EXERCISE — Apart from the images, every record below must be given again without alteration.

AVAILABLE RECORDS —

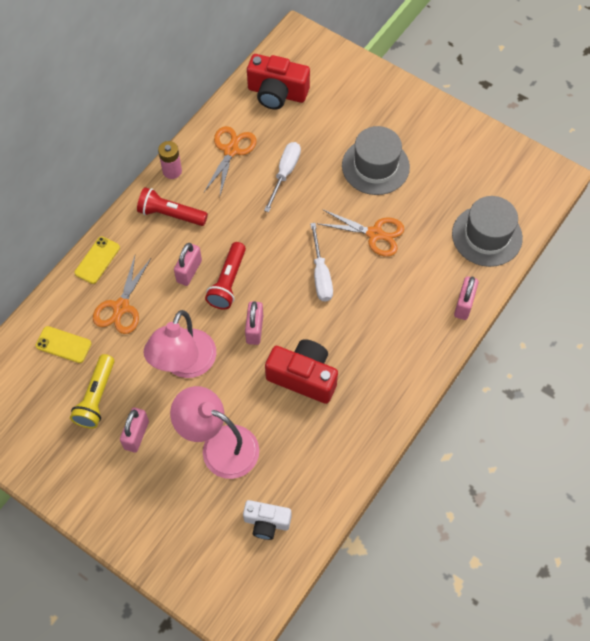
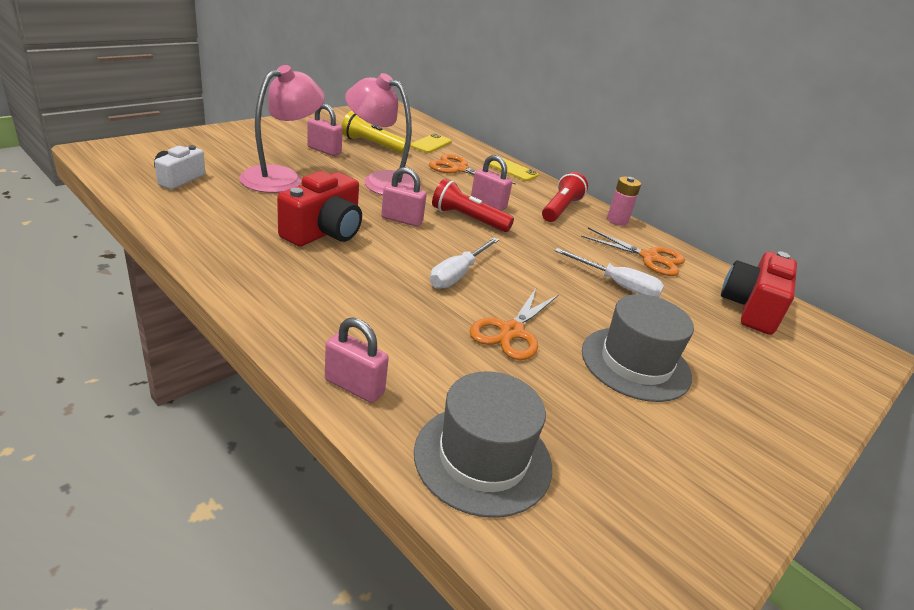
camera: 95 degrees right, 30 degrees down
(320, 275) = (458, 274): white screwdriver -> white screwdriver turned 60 degrees counterclockwise

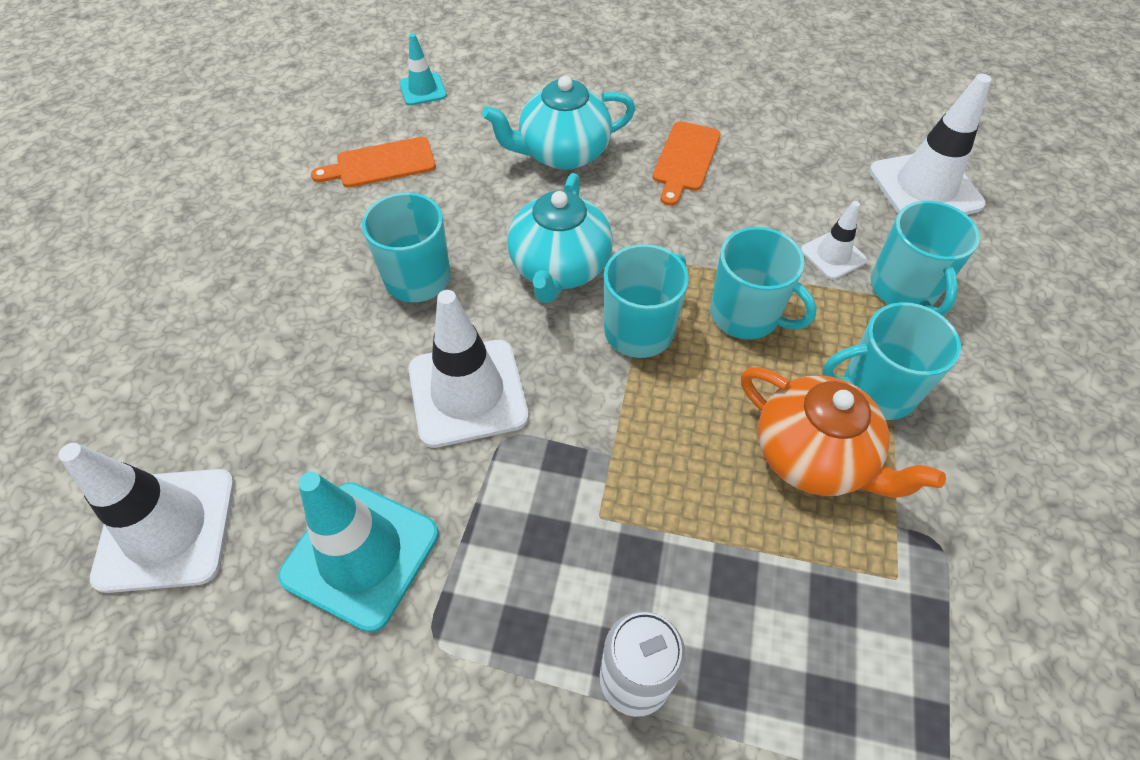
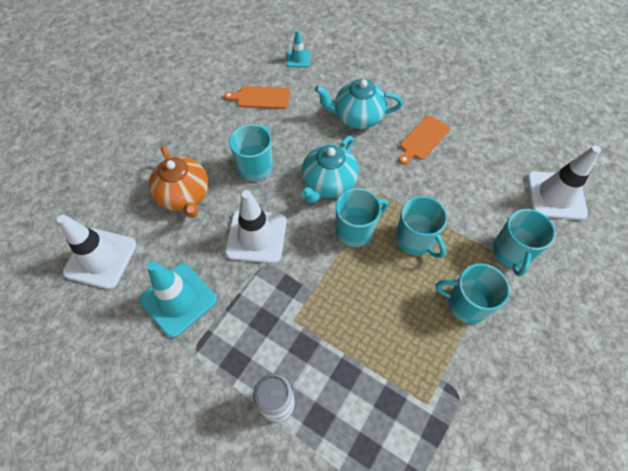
camera: 20 degrees right, 5 degrees up
(813, 456) = (415, 327): orange teapot -> orange teapot (184, 195)
(833, 255) = (480, 220): white traffic cone -> none

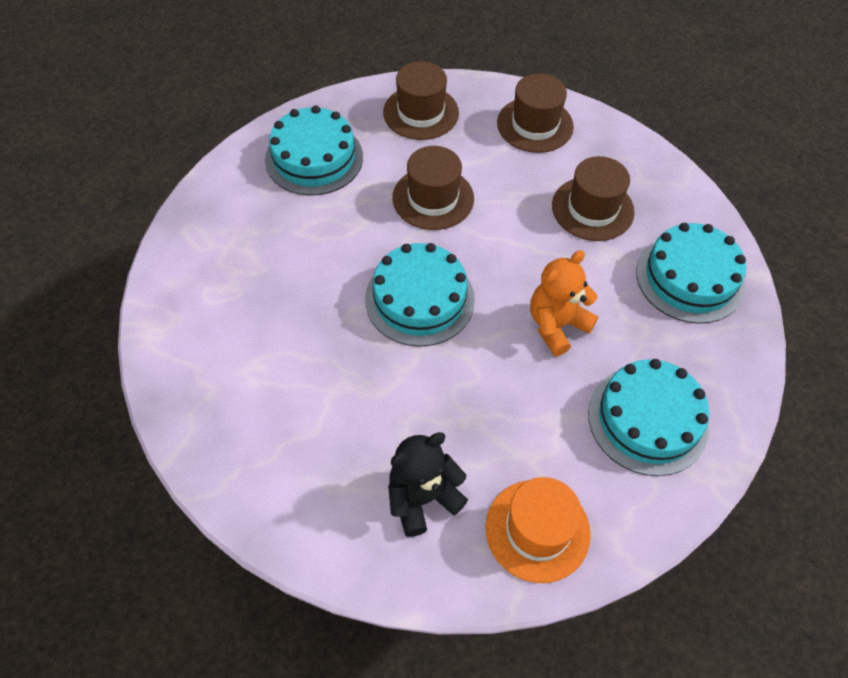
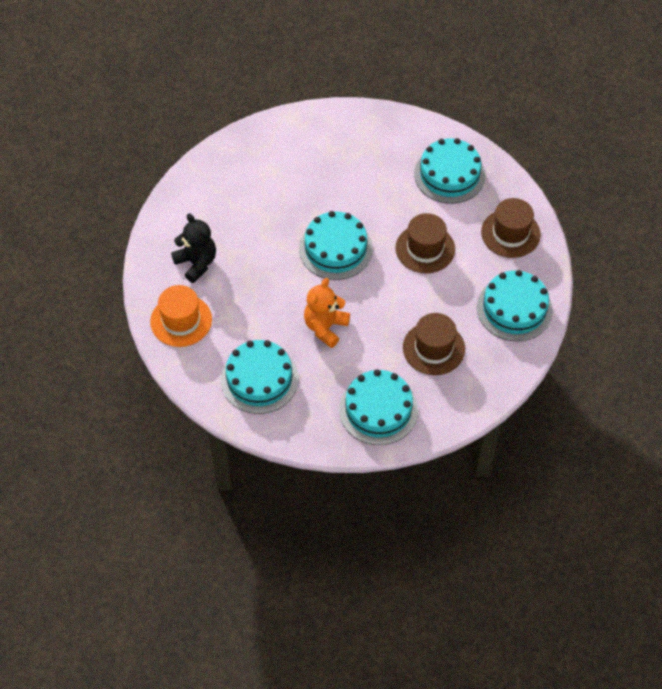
camera: 85 degrees right, 0 degrees up
(535, 125) = (514, 309): brown hat -> turquoise cake
(556, 325) = (325, 327): orange teddy bear -> orange teddy bear turned 105 degrees counterclockwise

RESPONSE TO THIS TASK —
camera: 95 degrees right, 30 degrees down
(320, 275) = (458, 274): white screwdriver -> white screwdriver turned 60 degrees counterclockwise

camera: 20 degrees right, 5 degrees up
(813, 456) = (415, 327): orange teapot -> orange teapot (184, 195)
(833, 255) = (480, 220): white traffic cone -> none

camera: 85 degrees right, 0 degrees up
(535, 125) = (514, 309): brown hat -> turquoise cake
(556, 325) = (325, 327): orange teddy bear -> orange teddy bear turned 105 degrees counterclockwise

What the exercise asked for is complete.